Exercise directions:
Take every line from the listing below that contains "KEYS".

== Supplied records

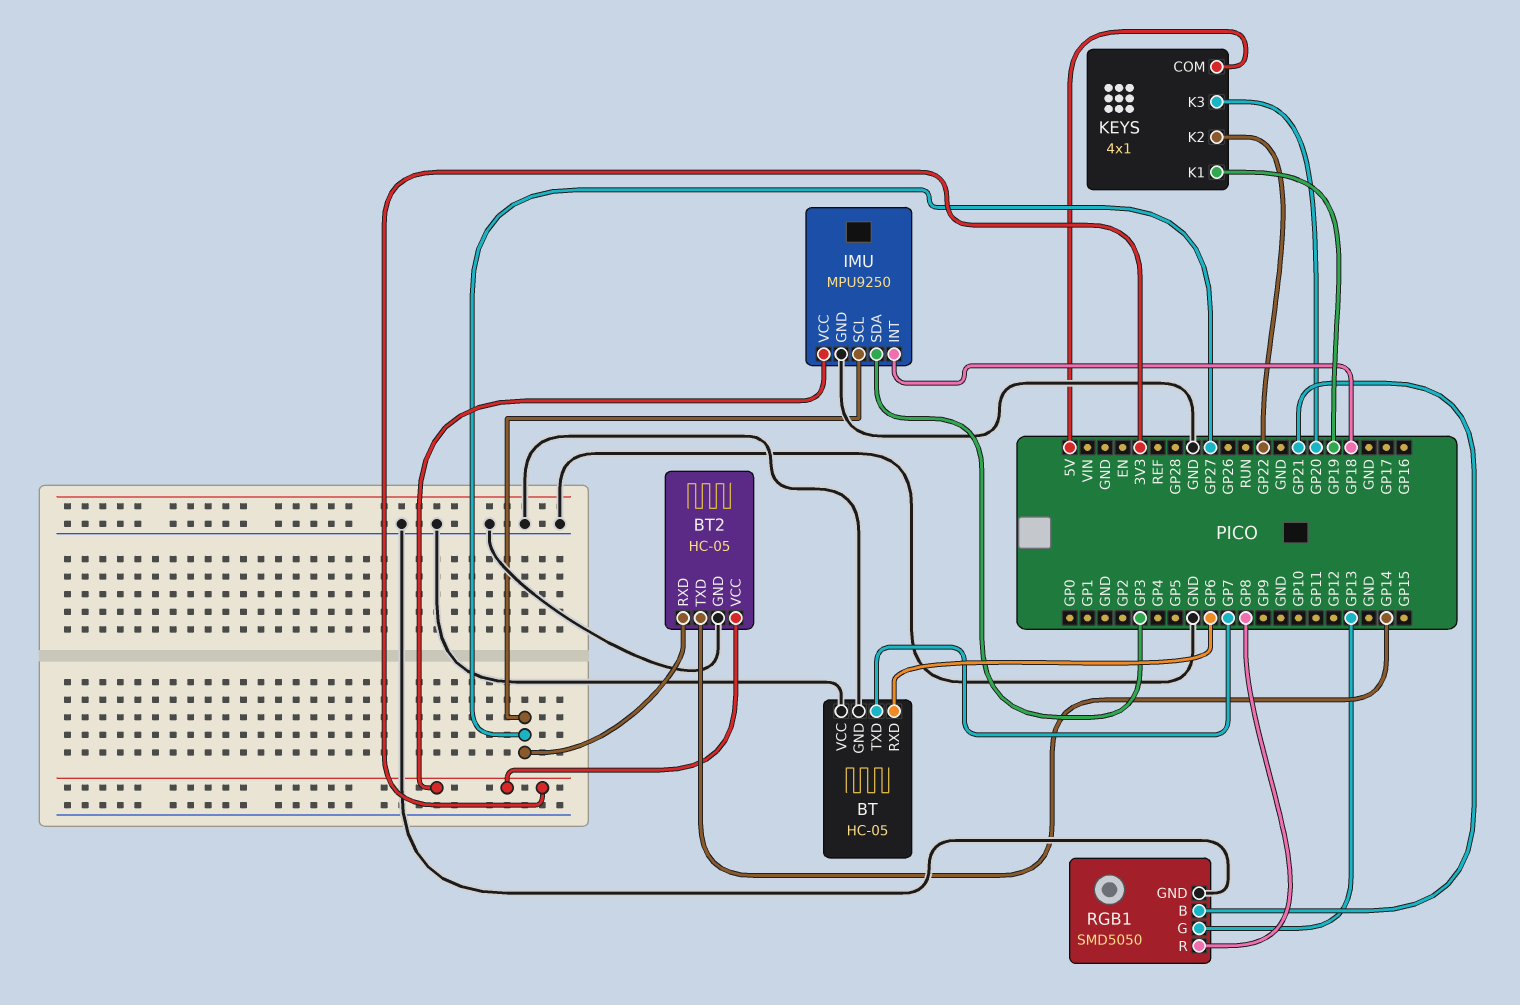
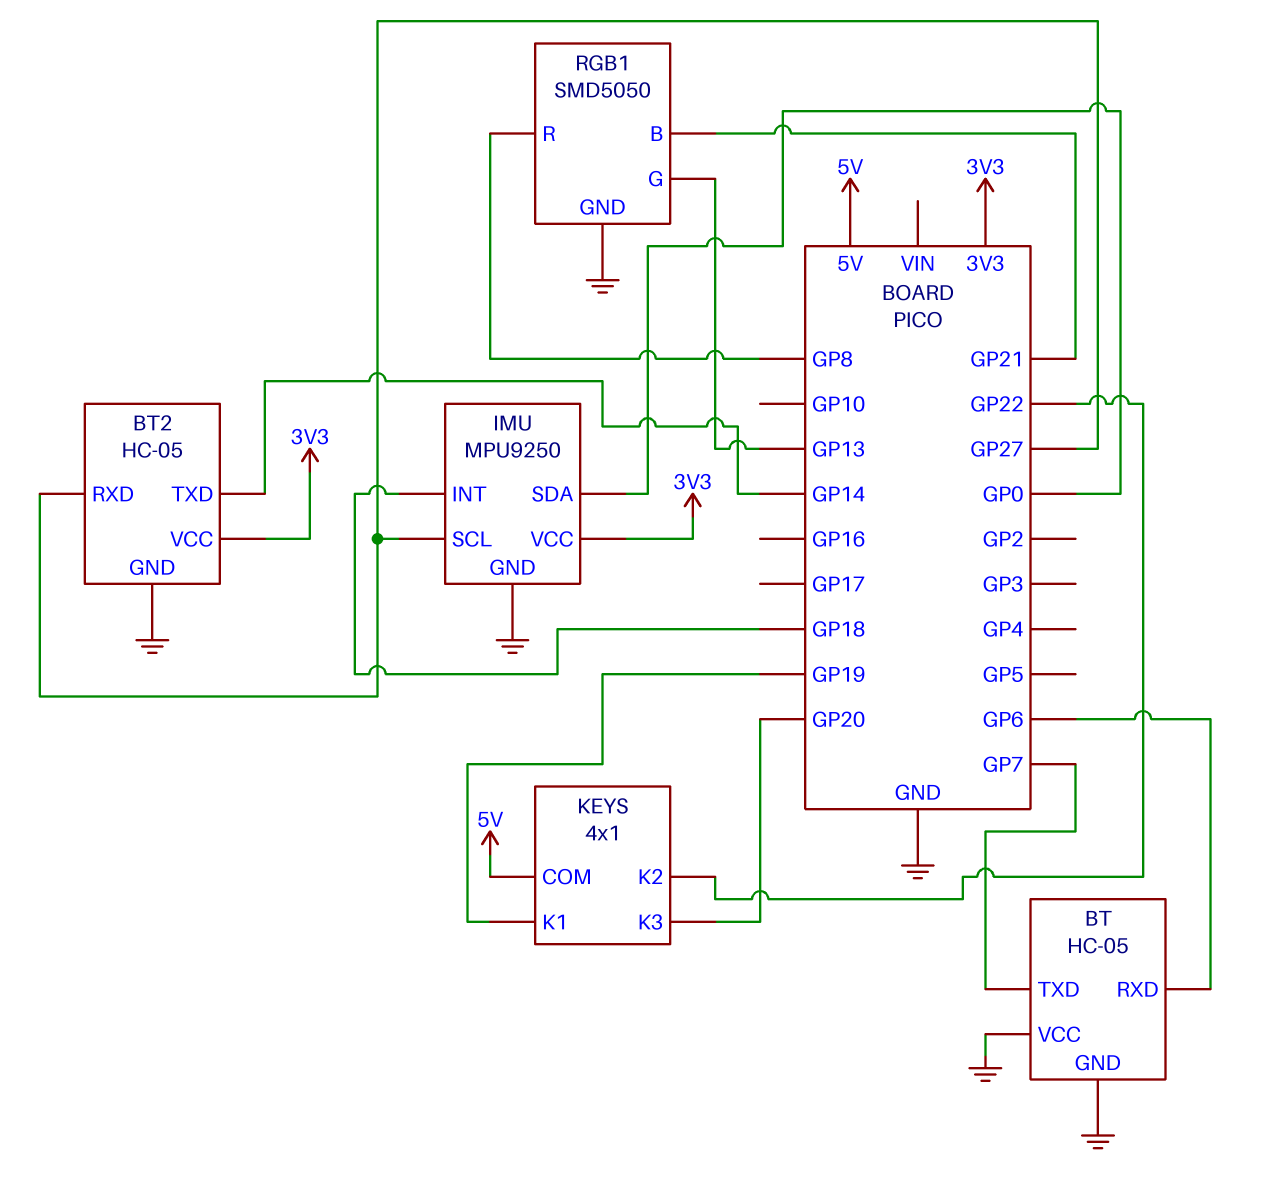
IMU pin SDA: GP3 -> GP0

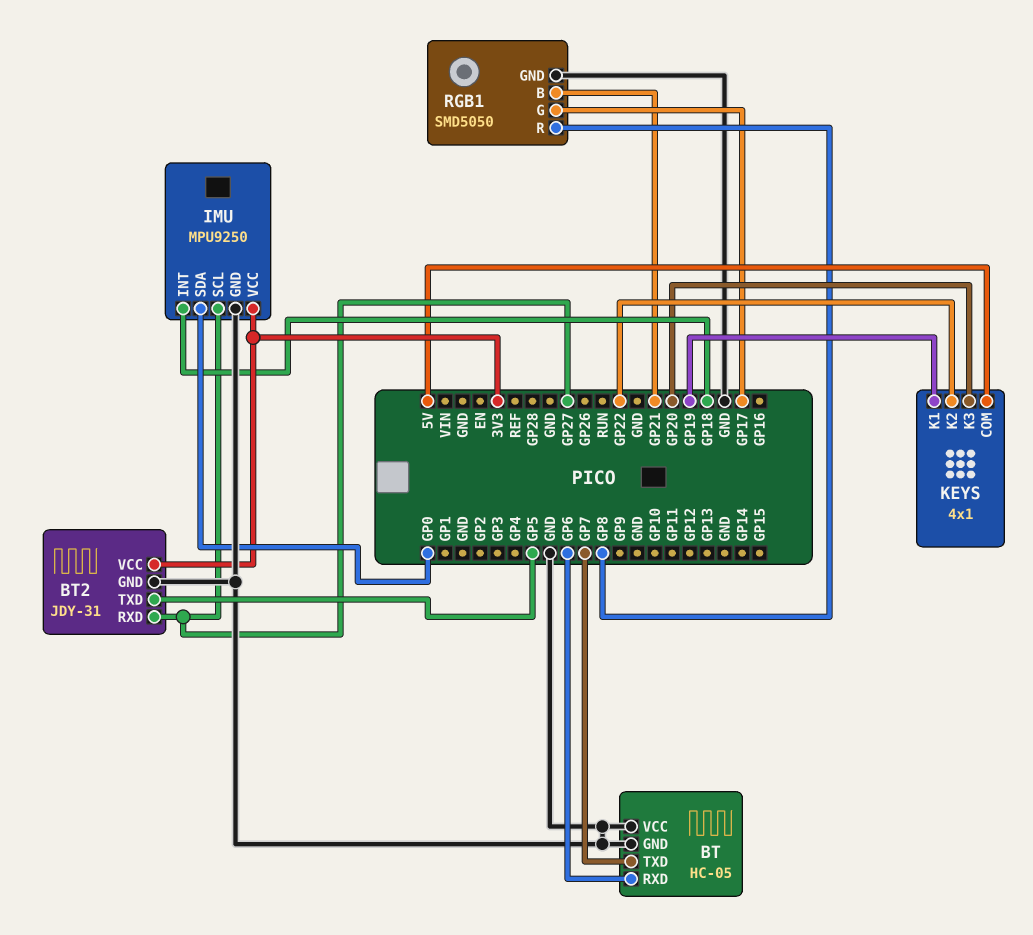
BT2: HC-05 -> JDY-31
BT2 pin TXD: GP14 -> GP5
RGB1 pin G: GP13 -> GP17

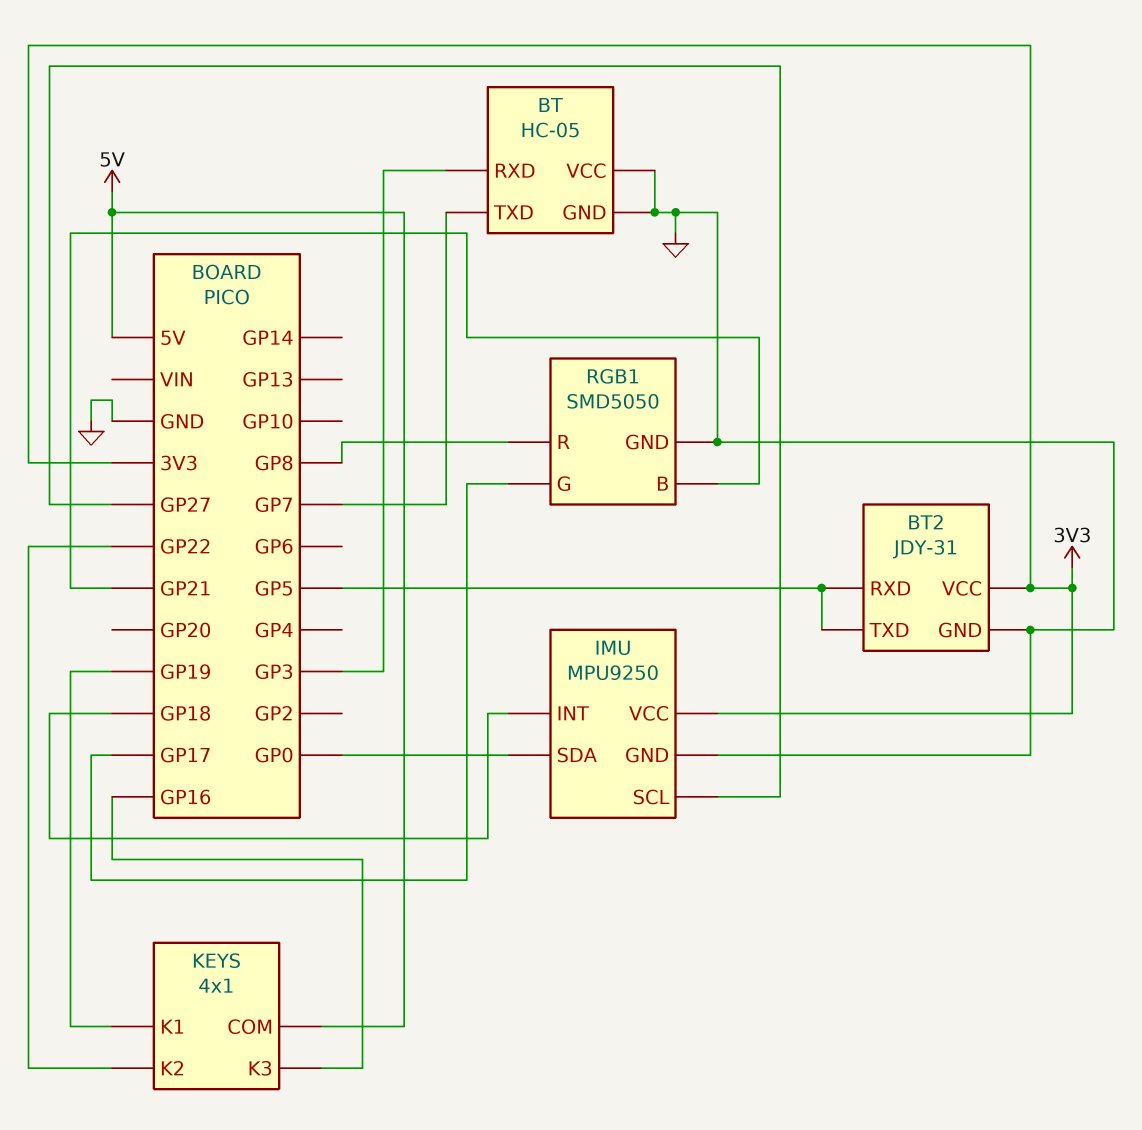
BT pin RXD: GP6 -> GP3
BT2 pin RXD: GP27 -> GP5
KEYS pin K3: GP20 -> GP16

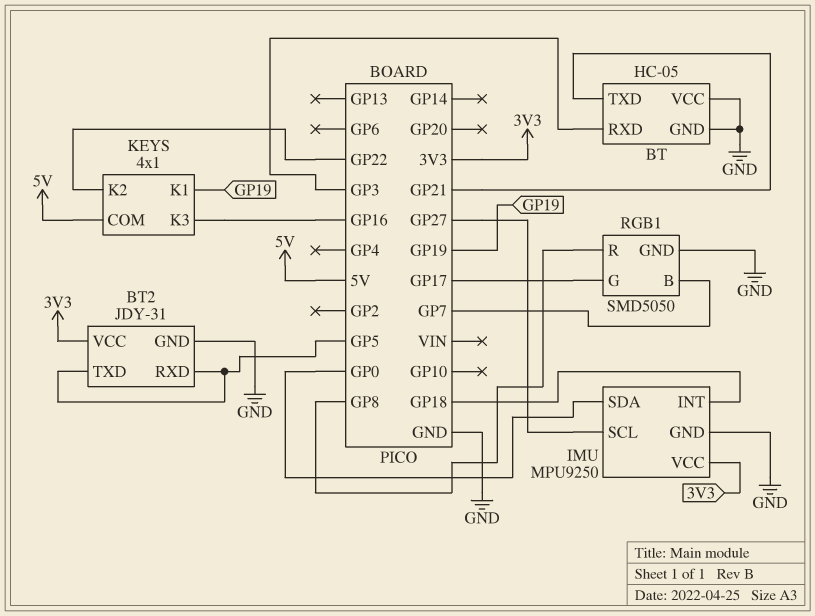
BT pin TXD: GP7 -> GP21
RGB1 pin B: GP21 -> GP7

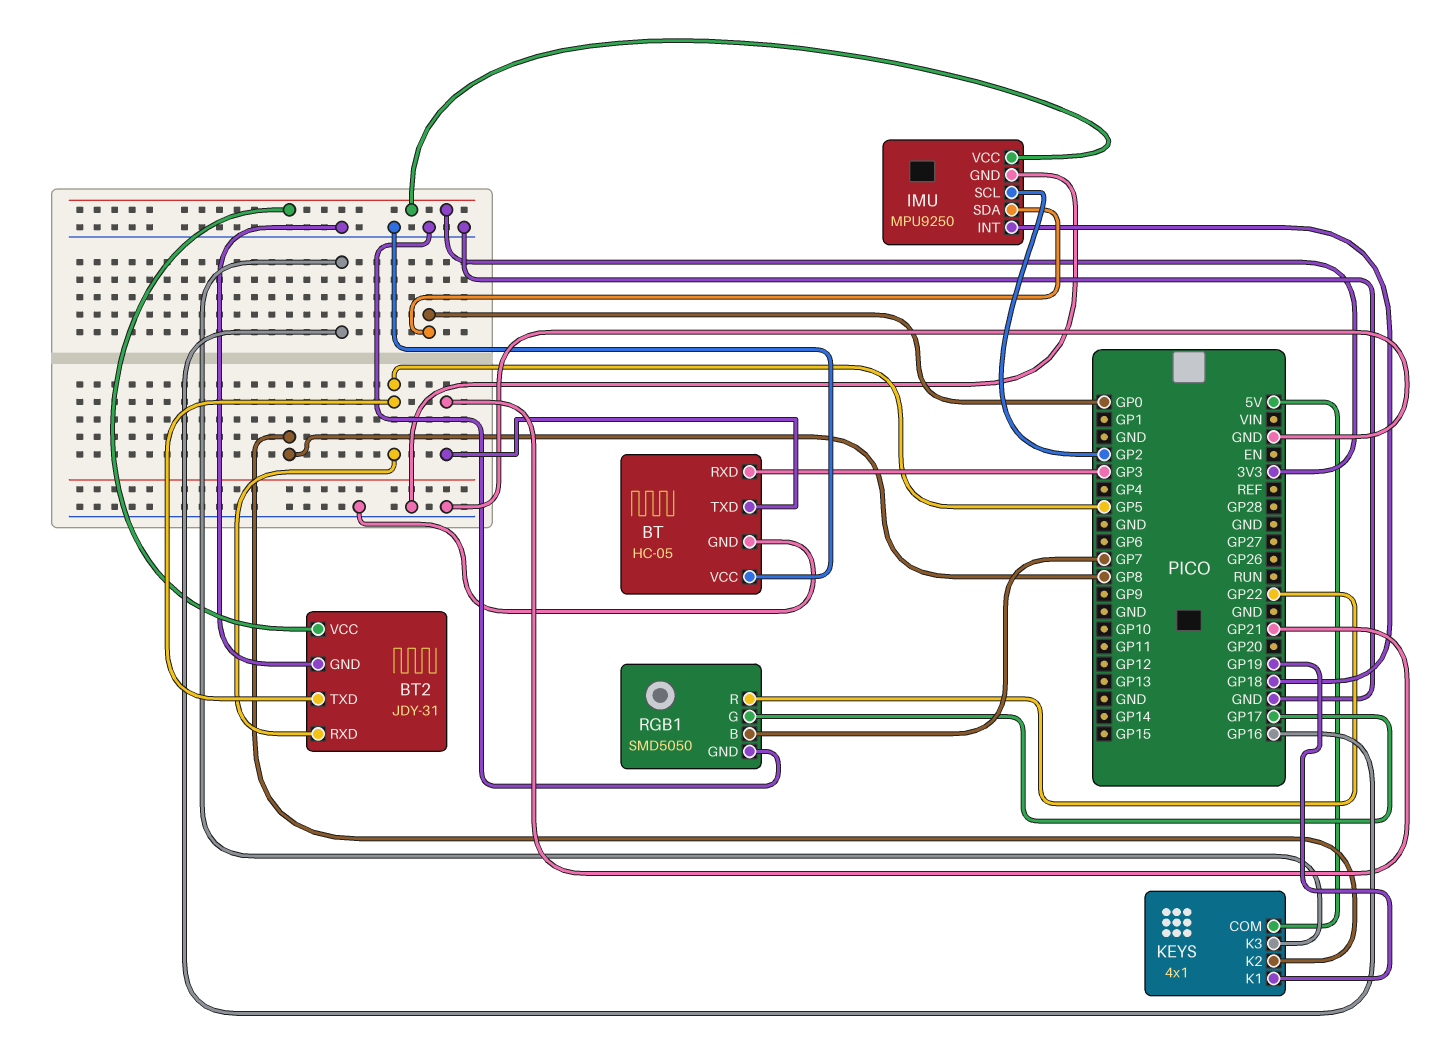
IMU pin SCL: GP27 -> GP2
KEYS pin K2: GP22 -> GP8
RGB1 pin R: GP8 -> GP22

====

Finished exercise:
KEYS pin K3: GP20 -> GP16
KEYS pin K2: GP22 -> GP8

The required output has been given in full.